*Task to complete:* Out of the material that follows, write out exactly the lines from the line with "L3: 3.3mH (DGND, W13) -> none" to the line with "R1: 6.2k (W5, W21) -> 6.2k (DGND, W21)", both ends included, and no others.

*Provided data:*
::::

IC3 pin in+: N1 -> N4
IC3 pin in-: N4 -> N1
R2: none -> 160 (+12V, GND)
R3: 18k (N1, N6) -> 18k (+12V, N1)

::::

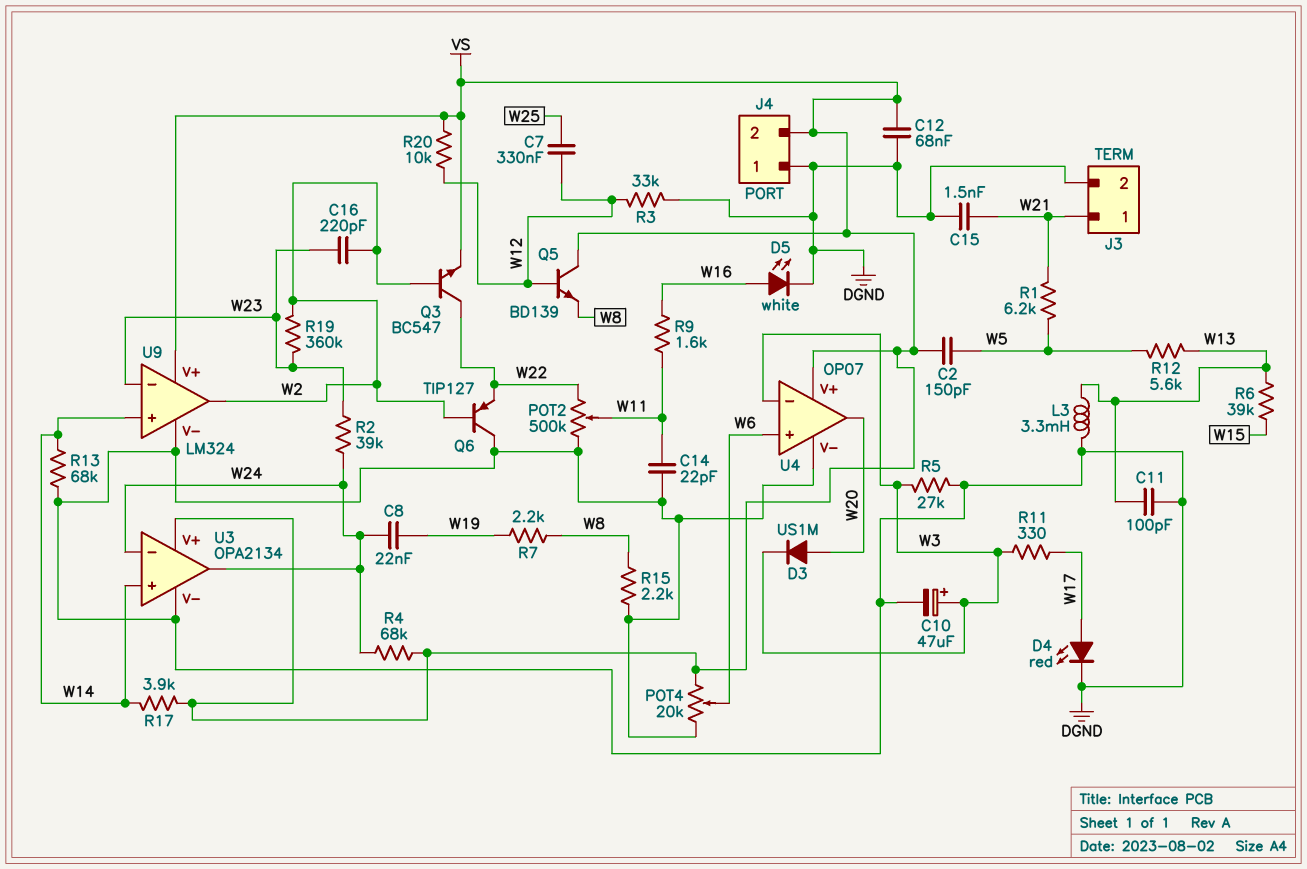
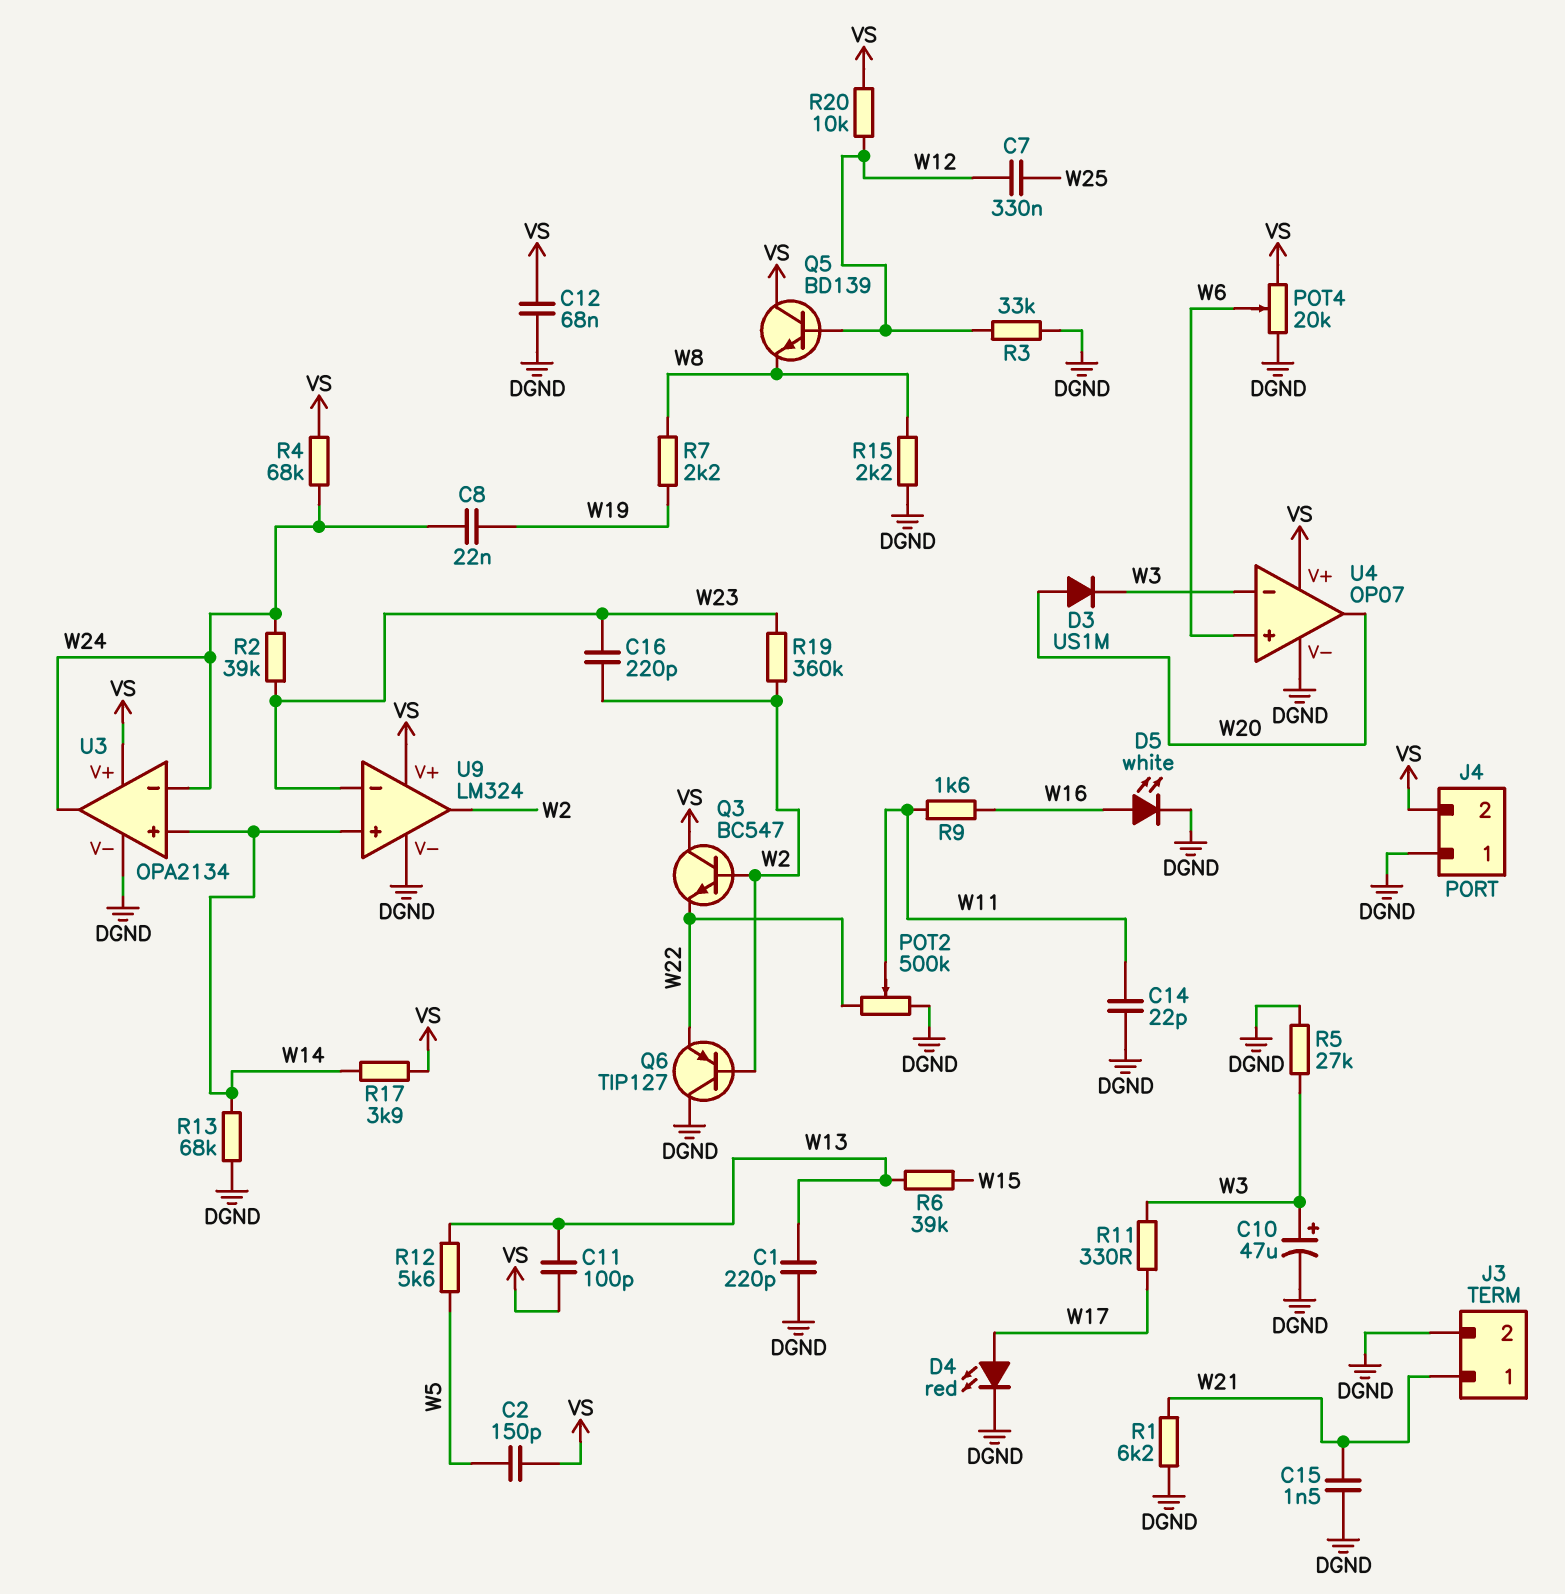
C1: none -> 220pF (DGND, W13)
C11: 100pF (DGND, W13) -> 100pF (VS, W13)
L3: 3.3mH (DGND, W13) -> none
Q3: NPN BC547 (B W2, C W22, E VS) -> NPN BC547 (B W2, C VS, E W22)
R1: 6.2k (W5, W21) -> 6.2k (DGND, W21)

::::

*Solution to the exercise:*
L3: 3.3mH (DGND, W13) -> none
Q3: NPN BC547 (B W2, C W22, E VS) -> NPN BC547 (B W2, C VS, E W22)
R1: 6.2k (W5, W21) -> 6.2k (DGND, W21)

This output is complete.